TO DO> Repeat the entries below exactly. Begin with the first line and end with the line that contains "POT pin SIG: VN -> TX0".

[[ DATA FOR PROCESSING open ]]

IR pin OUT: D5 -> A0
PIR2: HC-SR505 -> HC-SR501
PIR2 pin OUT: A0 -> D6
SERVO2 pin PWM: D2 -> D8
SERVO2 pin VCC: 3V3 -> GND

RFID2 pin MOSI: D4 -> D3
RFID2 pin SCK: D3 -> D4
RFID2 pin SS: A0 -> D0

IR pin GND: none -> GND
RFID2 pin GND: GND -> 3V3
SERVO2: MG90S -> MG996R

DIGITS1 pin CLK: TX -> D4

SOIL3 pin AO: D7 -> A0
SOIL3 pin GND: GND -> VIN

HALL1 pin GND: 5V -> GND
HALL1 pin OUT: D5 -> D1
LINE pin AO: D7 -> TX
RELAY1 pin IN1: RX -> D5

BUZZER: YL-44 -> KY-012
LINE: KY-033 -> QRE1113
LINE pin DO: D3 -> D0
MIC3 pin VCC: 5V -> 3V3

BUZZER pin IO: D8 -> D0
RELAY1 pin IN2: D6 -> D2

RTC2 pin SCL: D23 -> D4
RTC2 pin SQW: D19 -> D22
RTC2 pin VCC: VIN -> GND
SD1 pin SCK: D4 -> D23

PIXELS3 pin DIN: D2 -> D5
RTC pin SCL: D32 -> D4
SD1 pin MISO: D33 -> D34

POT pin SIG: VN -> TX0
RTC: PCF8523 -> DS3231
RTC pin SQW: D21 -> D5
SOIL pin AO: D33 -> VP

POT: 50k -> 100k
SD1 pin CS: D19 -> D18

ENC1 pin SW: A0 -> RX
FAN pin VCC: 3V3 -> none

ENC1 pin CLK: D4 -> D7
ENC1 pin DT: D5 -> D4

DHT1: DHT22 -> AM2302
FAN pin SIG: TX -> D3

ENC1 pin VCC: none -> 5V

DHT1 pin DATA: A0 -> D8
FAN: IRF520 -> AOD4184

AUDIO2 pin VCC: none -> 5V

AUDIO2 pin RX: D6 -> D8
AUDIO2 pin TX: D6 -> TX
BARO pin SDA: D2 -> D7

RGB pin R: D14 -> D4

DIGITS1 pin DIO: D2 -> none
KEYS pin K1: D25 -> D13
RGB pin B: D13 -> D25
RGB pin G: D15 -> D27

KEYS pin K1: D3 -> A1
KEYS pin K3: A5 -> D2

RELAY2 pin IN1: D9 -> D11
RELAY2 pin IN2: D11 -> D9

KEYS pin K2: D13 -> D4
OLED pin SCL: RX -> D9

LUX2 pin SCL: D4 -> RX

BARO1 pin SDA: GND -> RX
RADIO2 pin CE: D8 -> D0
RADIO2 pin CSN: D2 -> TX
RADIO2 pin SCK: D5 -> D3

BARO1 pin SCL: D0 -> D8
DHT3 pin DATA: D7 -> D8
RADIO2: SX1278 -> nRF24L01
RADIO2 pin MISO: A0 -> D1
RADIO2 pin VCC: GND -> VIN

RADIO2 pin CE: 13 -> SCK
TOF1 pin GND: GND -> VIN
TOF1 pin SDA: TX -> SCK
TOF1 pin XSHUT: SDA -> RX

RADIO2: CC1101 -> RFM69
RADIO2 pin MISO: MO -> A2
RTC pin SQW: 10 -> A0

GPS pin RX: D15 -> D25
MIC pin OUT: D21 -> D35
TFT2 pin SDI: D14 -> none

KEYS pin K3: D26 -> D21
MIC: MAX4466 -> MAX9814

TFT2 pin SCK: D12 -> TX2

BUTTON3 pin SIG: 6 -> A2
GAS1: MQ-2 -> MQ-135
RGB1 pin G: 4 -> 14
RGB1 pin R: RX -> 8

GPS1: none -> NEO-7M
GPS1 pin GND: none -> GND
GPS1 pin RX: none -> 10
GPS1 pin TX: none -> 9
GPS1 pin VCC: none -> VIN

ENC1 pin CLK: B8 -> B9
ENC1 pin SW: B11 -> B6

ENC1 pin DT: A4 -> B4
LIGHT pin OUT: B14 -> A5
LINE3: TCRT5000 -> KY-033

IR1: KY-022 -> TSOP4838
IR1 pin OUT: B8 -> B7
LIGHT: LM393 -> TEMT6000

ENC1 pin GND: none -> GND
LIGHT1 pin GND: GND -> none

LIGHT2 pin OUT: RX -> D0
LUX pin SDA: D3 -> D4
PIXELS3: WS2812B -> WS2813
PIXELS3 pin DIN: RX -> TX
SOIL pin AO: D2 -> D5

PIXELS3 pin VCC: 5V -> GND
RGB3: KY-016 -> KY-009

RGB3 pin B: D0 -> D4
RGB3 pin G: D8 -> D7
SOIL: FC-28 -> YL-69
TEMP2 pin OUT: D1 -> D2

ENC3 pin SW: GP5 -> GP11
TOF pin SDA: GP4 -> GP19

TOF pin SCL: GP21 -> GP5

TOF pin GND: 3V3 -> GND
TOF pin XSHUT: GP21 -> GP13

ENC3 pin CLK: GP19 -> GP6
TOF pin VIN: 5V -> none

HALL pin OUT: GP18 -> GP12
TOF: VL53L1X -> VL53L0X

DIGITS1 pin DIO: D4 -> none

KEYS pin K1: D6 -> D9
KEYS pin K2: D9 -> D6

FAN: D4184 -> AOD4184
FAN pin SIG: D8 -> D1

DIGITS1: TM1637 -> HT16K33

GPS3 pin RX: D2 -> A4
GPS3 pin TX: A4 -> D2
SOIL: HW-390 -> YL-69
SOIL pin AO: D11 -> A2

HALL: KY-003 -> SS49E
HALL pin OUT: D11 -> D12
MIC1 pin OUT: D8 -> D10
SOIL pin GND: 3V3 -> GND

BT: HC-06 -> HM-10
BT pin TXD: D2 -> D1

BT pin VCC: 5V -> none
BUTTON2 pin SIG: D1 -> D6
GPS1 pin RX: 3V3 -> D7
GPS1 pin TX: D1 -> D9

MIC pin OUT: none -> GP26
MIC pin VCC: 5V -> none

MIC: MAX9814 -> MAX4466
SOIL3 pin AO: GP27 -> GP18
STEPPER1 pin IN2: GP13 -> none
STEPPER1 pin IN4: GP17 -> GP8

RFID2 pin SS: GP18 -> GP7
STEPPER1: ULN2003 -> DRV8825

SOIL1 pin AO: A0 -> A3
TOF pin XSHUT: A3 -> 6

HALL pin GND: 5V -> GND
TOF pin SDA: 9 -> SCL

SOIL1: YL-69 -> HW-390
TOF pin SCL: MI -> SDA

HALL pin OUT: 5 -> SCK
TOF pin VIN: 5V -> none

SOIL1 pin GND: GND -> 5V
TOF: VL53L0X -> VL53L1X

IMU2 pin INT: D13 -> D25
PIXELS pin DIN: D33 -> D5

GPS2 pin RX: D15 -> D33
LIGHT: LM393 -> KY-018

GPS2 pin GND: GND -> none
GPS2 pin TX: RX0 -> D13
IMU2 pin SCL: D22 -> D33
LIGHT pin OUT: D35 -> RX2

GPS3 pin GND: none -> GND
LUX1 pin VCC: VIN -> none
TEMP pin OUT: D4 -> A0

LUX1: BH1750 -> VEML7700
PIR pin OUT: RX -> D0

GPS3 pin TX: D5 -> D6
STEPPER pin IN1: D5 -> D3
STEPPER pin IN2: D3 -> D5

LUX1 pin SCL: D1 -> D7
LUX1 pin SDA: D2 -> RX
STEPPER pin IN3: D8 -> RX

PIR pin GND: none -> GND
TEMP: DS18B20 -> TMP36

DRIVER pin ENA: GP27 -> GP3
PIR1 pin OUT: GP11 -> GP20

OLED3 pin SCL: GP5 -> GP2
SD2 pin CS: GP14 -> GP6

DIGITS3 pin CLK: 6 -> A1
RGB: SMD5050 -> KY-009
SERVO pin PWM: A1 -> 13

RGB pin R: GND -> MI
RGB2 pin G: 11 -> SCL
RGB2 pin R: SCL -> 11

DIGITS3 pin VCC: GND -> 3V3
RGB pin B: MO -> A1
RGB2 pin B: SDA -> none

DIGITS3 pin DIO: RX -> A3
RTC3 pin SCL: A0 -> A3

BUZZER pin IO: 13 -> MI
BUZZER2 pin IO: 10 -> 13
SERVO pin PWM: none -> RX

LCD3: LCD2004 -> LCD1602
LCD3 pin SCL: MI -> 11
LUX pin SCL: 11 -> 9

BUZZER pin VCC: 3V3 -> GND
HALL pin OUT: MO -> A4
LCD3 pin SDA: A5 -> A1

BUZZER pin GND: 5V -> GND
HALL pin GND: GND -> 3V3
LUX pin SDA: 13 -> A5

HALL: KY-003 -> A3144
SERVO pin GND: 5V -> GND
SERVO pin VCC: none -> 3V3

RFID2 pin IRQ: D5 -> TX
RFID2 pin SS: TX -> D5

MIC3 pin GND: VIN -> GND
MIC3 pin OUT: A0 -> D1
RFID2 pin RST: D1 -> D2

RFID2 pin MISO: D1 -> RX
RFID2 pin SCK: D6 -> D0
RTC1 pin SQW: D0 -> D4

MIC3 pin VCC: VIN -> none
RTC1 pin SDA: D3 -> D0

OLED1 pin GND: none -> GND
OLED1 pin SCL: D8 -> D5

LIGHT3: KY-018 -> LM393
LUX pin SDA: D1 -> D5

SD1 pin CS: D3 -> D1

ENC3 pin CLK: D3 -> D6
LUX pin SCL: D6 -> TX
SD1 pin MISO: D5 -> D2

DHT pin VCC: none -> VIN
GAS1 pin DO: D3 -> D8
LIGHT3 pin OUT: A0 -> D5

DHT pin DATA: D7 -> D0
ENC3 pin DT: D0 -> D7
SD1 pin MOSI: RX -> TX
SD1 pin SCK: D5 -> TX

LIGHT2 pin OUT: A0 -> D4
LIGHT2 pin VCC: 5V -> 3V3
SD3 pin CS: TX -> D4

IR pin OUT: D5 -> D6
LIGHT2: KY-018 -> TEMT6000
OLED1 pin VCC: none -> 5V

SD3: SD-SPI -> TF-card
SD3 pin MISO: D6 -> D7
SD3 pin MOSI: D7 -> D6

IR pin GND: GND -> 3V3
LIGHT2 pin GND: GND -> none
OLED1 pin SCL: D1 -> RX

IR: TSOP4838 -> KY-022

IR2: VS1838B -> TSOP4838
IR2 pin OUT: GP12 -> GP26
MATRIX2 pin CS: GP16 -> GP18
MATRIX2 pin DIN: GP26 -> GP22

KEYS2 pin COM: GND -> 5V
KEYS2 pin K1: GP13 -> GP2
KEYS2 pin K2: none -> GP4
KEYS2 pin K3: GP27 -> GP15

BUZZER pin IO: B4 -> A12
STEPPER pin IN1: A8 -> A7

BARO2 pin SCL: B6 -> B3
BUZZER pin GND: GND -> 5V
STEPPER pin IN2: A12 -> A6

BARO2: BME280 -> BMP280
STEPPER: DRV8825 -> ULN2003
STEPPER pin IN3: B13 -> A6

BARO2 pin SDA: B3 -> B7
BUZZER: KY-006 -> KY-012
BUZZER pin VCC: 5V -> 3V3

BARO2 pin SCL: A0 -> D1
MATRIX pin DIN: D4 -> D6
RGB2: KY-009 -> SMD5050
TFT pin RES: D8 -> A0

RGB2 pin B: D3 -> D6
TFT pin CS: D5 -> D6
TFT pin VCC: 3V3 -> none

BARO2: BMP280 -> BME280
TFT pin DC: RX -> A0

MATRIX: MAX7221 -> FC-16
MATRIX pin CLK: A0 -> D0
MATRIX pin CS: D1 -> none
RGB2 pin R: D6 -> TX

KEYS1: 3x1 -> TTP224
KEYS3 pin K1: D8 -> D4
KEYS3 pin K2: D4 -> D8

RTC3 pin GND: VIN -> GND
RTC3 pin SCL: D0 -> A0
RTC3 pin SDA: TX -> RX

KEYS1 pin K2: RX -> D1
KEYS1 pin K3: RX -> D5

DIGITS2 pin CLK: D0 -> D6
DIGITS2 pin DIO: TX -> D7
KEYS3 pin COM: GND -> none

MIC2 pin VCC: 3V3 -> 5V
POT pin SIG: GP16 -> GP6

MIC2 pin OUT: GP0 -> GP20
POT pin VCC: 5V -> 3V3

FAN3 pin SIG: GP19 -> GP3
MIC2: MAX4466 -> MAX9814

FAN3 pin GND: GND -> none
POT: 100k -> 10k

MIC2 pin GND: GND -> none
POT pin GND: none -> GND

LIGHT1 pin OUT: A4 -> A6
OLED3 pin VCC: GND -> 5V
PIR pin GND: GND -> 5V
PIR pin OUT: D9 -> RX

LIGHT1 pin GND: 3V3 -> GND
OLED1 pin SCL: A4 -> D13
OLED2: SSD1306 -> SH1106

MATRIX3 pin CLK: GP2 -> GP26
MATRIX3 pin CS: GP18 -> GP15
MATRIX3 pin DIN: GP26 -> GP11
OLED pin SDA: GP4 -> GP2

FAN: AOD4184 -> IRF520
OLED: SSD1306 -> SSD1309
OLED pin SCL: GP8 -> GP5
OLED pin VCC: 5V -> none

[[ DATA FOR PROCESSING closed ]]

TASK SOLUTION>
IR pin OUT: D5 -> A0
PIR2: HC-SR505 -> HC-SR501
PIR2 pin OUT: A0 -> D6
SERVO2 pin PWM: D2 -> D8
SERVO2 pin VCC: 3V3 -> GND

RFID2 pin MOSI: D4 -> D3
RFID2 pin SCK: D3 -> D4
RFID2 pin SS: A0 -> D0

IR pin GND: none -> GND
RFID2 pin GND: GND -> 3V3
SERVO2: MG90S -> MG996R

DIGITS1 pin CLK: TX -> D4

SOIL3 pin AO: D7 -> A0
SOIL3 pin GND: GND -> VIN

HALL1 pin GND: 5V -> GND
HALL1 pin OUT: D5 -> D1
LINE pin AO: D7 -> TX
RELAY1 pin IN1: RX -> D5

BUZZER: YL-44 -> KY-012
LINE: KY-033 -> QRE1113
LINE pin DO: D3 -> D0
MIC3 pin VCC: 5V -> 3V3

BUZZER pin IO: D8 -> D0
RELAY1 pin IN2: D6 -> D2

RTC2 pin SCL: D23 -> D4
RTC2 pin SQW: D19 -> D22
RTC2 pin VCC: VIN -> GND
SD1 pin SCK: D4 -> D23

PIXELS3 pin DIN: D2 -> D5
RTC pin SCL: D32 -> D4
SD1 pin MISO: D33 -> D34

POT pin SIG: VN -> TX0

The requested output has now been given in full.